▶ **Multi-step shape edit data**:
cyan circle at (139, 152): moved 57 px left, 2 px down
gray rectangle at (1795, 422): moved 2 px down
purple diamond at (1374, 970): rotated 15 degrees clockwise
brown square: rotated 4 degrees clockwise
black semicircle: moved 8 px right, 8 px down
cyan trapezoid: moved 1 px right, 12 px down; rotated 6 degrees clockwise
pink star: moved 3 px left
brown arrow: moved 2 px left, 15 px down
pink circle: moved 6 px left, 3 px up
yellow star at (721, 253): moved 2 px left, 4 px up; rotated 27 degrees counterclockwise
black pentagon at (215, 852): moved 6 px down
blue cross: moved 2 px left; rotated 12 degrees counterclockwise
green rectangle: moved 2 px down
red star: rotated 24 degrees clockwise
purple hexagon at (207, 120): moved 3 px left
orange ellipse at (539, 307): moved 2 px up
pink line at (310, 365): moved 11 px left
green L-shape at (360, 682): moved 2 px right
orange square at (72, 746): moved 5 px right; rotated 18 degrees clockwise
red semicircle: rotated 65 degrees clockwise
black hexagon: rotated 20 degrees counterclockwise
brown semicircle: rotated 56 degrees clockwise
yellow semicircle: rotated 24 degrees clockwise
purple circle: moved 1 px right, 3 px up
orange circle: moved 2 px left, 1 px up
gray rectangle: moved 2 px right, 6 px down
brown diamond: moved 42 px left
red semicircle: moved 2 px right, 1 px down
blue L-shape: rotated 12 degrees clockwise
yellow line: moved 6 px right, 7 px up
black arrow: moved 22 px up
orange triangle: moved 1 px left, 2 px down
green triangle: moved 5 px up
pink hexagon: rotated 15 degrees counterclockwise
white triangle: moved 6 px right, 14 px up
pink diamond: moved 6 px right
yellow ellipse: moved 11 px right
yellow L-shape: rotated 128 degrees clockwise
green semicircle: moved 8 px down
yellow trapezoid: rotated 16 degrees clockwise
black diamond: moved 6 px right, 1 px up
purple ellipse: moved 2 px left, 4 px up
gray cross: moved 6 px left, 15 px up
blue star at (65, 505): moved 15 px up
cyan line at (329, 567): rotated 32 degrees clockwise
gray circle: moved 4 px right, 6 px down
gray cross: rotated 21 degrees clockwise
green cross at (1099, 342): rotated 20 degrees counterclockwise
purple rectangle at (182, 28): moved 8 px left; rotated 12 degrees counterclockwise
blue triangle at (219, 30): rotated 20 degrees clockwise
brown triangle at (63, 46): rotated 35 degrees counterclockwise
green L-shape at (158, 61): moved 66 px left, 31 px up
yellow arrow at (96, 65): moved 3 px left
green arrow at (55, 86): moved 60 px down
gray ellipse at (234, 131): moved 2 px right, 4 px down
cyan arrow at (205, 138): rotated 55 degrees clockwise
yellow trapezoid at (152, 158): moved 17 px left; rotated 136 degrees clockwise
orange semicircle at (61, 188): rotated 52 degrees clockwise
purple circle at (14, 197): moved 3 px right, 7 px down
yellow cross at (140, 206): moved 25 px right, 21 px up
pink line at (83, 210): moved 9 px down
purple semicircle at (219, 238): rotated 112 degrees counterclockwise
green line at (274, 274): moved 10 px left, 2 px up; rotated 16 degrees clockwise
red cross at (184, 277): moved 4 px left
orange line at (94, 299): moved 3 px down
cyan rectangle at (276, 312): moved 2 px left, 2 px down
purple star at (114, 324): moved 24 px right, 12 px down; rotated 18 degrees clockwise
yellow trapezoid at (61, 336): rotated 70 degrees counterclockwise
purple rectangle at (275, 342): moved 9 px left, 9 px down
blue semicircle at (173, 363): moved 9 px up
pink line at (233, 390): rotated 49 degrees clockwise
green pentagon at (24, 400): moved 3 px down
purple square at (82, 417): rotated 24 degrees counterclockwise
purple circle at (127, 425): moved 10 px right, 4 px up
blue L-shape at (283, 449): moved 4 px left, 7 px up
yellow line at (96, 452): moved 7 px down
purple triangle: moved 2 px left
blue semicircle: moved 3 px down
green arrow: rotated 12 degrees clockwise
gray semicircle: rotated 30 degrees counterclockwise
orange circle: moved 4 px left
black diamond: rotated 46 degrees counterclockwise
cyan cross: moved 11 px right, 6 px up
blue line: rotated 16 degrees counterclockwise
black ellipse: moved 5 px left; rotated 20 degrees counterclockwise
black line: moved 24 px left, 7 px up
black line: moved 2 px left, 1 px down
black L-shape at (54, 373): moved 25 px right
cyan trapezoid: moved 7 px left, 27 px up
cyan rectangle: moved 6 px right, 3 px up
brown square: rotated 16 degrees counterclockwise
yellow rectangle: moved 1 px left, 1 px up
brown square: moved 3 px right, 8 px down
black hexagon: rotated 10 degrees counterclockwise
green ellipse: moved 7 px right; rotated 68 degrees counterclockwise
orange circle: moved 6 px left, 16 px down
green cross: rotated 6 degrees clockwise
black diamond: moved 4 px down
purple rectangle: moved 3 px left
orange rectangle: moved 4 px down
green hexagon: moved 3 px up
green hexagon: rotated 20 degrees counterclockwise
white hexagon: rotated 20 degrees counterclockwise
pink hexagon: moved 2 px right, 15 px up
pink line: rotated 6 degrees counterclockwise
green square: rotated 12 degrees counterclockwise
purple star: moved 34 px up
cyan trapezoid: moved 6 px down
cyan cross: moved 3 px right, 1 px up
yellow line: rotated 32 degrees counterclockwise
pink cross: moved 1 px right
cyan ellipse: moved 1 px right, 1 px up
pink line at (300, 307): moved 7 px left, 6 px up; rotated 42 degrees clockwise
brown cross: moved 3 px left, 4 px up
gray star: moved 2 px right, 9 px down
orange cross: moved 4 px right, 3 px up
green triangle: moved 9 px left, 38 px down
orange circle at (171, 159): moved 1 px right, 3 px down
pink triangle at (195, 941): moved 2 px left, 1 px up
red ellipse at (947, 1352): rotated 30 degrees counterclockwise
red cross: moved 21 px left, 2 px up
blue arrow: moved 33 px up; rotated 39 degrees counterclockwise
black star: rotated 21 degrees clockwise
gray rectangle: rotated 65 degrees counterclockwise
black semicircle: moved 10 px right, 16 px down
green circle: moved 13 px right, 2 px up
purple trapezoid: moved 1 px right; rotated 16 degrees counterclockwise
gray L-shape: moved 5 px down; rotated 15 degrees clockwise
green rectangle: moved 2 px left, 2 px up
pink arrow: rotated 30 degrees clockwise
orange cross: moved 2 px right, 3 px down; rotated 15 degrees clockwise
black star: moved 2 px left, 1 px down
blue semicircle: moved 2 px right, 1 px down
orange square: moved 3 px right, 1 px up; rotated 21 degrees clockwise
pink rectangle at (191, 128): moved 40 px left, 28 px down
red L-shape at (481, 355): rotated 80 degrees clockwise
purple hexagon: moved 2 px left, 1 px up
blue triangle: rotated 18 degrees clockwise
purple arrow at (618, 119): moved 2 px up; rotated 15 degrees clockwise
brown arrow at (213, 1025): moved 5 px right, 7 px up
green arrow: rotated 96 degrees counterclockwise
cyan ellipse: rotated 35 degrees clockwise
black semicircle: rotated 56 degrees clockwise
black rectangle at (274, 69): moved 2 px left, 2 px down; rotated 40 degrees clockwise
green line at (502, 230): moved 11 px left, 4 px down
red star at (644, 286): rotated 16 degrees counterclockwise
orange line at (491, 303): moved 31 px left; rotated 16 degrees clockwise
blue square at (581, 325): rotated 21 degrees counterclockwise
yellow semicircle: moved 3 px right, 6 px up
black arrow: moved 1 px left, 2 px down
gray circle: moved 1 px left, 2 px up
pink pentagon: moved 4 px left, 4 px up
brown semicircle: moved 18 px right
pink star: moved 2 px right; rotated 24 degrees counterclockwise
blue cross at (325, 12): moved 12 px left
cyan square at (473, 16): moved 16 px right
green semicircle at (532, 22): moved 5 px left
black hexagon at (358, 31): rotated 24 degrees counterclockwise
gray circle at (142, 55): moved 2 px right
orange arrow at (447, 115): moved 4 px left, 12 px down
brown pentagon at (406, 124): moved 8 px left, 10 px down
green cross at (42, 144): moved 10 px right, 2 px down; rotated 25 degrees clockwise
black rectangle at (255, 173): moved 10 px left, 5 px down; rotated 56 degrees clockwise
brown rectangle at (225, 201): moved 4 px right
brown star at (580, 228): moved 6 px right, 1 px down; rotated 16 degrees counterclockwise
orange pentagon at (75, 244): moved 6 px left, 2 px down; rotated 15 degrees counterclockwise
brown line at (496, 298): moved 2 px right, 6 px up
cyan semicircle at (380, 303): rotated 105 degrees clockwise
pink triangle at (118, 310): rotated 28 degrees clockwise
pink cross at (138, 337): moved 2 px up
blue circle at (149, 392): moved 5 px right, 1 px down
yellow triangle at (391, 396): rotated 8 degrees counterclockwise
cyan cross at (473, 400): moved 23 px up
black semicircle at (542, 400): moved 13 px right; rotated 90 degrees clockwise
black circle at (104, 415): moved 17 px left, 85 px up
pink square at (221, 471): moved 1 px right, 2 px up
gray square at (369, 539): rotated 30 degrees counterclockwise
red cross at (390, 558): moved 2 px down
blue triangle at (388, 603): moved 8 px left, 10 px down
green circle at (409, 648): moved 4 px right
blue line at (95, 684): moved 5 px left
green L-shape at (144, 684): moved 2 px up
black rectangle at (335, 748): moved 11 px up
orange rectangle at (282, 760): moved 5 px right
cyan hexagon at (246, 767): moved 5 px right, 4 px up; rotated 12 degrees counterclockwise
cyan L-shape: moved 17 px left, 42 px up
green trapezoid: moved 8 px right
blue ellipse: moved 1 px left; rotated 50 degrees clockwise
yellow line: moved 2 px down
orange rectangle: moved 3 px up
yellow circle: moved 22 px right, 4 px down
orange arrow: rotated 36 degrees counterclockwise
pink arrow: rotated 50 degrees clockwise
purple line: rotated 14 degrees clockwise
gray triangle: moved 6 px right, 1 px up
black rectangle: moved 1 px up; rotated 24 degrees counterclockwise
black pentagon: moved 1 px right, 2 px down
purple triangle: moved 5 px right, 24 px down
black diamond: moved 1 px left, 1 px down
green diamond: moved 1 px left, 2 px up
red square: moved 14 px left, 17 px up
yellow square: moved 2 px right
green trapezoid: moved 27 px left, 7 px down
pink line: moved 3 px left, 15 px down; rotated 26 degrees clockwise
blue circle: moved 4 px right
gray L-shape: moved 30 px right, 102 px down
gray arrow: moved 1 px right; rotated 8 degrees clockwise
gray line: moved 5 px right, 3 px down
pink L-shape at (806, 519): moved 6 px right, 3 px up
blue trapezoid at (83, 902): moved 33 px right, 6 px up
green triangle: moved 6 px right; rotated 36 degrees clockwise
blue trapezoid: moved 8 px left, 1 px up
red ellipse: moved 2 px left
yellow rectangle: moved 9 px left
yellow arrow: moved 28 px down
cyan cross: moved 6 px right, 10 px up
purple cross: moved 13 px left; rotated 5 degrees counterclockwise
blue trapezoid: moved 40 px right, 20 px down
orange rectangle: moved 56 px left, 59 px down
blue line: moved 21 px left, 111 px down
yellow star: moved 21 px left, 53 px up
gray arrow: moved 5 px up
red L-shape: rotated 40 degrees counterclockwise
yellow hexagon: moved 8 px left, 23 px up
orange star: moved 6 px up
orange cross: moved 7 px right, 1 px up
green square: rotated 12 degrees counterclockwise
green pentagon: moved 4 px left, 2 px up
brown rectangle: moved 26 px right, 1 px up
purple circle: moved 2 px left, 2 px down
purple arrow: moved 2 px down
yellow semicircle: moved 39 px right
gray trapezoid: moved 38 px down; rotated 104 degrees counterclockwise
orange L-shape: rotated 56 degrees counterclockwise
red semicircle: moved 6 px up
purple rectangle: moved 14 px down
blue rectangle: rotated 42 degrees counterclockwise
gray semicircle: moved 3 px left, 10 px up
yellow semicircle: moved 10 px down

▶ **DESCRIPTION OF THE TASK**: Please copy the lines in the records above between the one holding "blue circle: moved 4 px right" and the one holding "pink L-shape at", inclusive, exactly and with no other line.

▶ **PROBLEM SOLUTION**:
blue circle: moved 4 px right
gray L-shape: moved 30 px right, 102 px down
gray arrow: moved 1 px right; rotated 8 degrees clockwise
gray line: moved 5 px right, 3 px down
pink L-shape at (806, 519): moved 6 px right, 3 px up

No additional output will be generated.